§ **RECORDS PROVIDED**

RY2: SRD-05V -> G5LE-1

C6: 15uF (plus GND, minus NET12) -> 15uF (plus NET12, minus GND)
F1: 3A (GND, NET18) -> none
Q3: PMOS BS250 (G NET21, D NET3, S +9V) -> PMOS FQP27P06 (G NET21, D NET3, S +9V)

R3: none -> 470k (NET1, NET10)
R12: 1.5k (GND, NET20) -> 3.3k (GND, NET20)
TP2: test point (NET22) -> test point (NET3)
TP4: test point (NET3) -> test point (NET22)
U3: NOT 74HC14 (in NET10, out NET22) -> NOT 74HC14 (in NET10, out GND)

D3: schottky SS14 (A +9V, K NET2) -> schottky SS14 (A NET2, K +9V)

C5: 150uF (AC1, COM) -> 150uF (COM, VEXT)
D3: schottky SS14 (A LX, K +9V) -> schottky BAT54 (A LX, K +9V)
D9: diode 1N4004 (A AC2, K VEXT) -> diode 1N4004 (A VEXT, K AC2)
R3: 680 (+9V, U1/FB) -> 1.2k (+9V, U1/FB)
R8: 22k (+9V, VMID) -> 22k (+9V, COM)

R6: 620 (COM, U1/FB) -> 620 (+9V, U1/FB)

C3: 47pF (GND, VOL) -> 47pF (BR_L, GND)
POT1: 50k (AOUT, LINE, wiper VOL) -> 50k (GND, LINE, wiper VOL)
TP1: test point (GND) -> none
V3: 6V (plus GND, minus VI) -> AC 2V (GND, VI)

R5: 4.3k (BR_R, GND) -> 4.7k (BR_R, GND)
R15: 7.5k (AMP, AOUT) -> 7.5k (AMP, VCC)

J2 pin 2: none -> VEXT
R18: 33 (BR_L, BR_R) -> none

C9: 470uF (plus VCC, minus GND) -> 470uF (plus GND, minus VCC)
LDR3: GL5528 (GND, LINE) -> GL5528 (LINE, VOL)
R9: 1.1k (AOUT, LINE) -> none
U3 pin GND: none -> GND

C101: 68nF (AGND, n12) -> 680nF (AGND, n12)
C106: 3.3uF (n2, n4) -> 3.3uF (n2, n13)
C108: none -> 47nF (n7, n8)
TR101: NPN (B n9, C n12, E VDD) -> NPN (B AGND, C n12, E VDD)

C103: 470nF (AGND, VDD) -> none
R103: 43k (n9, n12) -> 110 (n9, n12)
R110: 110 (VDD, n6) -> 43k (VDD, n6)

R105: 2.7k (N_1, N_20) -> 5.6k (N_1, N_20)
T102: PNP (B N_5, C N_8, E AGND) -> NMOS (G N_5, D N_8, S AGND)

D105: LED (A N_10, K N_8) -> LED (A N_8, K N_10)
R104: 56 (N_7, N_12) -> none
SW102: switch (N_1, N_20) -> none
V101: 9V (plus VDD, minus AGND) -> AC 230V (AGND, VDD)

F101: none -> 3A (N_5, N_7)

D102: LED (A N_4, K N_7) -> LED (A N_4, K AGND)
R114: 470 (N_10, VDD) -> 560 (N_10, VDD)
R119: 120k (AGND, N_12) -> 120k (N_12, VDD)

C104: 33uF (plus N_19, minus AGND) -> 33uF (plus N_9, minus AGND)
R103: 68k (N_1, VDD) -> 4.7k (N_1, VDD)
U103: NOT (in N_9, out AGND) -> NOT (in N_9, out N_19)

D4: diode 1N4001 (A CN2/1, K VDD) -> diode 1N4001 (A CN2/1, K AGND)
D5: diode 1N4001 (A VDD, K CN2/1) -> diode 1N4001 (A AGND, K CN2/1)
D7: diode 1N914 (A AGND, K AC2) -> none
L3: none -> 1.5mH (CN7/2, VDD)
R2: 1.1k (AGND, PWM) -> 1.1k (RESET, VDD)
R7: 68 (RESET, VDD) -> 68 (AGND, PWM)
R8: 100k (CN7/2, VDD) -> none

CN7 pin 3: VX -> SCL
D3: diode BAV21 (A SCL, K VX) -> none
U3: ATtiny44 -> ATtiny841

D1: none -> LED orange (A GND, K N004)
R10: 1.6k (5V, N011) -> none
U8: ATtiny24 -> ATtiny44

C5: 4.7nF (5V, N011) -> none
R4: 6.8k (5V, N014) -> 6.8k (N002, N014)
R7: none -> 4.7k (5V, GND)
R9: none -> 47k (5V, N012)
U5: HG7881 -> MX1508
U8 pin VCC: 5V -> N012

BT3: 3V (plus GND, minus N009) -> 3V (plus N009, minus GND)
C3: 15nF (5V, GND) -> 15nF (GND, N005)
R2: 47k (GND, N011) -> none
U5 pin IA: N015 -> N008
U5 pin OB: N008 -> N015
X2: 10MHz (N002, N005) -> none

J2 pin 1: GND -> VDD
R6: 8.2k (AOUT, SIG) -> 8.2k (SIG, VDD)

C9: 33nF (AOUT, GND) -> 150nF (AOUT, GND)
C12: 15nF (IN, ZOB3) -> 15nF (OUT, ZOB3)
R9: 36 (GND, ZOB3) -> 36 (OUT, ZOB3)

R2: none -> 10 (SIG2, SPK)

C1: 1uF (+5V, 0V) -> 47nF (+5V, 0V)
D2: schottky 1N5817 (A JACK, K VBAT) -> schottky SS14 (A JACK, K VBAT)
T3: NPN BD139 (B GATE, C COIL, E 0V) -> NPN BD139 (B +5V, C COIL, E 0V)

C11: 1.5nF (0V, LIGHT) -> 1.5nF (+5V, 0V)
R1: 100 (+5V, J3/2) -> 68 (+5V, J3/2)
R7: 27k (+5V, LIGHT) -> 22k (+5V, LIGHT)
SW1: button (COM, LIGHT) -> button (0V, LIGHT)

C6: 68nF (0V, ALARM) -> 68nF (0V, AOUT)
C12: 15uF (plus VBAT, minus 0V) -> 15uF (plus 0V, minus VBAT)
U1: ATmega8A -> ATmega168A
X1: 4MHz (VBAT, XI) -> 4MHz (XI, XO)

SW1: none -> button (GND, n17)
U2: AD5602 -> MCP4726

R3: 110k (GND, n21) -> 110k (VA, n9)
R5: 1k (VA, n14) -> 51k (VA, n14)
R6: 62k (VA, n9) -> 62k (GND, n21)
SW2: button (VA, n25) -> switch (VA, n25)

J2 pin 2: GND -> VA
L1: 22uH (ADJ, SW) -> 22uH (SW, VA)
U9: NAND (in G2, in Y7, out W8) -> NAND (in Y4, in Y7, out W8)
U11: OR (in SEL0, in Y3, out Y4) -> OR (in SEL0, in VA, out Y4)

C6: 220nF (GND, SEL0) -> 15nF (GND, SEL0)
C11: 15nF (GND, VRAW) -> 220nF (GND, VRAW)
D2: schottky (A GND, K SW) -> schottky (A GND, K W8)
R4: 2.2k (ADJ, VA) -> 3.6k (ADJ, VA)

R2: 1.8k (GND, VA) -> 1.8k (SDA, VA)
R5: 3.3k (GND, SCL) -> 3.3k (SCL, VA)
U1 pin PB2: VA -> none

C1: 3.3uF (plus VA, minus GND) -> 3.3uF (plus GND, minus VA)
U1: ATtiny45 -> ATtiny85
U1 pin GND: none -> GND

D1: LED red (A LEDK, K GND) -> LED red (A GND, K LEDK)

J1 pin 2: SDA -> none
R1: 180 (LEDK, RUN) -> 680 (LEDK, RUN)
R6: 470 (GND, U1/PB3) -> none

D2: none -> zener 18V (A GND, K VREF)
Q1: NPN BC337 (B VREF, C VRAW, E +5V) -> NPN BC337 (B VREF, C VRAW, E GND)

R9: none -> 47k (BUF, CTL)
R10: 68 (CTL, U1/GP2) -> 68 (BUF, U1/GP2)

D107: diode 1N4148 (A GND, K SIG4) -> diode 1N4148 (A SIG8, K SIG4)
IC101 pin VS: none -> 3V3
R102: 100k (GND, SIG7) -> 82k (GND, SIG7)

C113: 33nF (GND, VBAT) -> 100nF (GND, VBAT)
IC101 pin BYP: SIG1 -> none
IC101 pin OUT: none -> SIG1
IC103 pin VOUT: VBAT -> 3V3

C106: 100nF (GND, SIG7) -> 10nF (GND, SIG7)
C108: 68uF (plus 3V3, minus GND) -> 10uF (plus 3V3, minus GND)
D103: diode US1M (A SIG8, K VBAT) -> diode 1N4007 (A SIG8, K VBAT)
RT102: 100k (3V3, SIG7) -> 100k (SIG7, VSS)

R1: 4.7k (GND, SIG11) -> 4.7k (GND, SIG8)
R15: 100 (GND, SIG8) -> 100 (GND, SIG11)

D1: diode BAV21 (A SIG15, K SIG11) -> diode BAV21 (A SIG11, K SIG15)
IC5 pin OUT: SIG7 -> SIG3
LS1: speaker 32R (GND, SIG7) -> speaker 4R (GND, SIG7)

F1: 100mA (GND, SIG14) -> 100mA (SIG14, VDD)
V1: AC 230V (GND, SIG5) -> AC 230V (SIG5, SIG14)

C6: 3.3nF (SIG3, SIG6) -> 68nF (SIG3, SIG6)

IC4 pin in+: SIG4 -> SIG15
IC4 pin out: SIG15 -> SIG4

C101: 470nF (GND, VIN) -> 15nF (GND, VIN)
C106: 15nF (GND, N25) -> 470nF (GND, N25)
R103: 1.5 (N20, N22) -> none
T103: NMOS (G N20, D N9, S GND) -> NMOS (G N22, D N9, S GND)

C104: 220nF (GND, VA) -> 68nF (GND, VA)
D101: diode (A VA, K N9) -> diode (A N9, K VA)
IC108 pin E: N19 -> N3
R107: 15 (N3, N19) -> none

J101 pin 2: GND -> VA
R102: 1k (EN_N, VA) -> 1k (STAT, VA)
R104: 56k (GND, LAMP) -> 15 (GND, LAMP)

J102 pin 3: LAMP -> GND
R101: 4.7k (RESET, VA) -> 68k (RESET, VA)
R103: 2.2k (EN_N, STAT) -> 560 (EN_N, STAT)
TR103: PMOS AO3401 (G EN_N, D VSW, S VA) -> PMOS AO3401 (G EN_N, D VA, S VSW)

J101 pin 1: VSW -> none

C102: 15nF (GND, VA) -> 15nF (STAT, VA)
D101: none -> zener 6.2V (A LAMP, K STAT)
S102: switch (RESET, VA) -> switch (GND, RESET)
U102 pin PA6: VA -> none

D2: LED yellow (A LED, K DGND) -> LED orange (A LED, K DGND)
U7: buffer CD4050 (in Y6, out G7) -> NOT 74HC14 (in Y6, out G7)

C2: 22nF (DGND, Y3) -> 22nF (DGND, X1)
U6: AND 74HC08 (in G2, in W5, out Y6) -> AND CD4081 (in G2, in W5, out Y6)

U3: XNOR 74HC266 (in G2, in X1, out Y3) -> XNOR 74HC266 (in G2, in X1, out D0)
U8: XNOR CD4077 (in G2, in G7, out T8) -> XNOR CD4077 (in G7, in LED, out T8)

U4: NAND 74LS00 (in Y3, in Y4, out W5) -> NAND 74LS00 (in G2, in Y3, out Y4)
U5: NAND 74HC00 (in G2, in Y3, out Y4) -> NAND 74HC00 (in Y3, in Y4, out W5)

§ **ABOUT THIS EXERCISE**
Find the word "switch" in the entries above, then copy each line that holds it.

§ **RESPONSE TO THE EXERCISE**
SW102: switch (N_1, N_20) -> none
SW2: button (VA, n25) -> switch (VA, n25)
S102: switch (RESET, VA) -> switch (GND, RESET)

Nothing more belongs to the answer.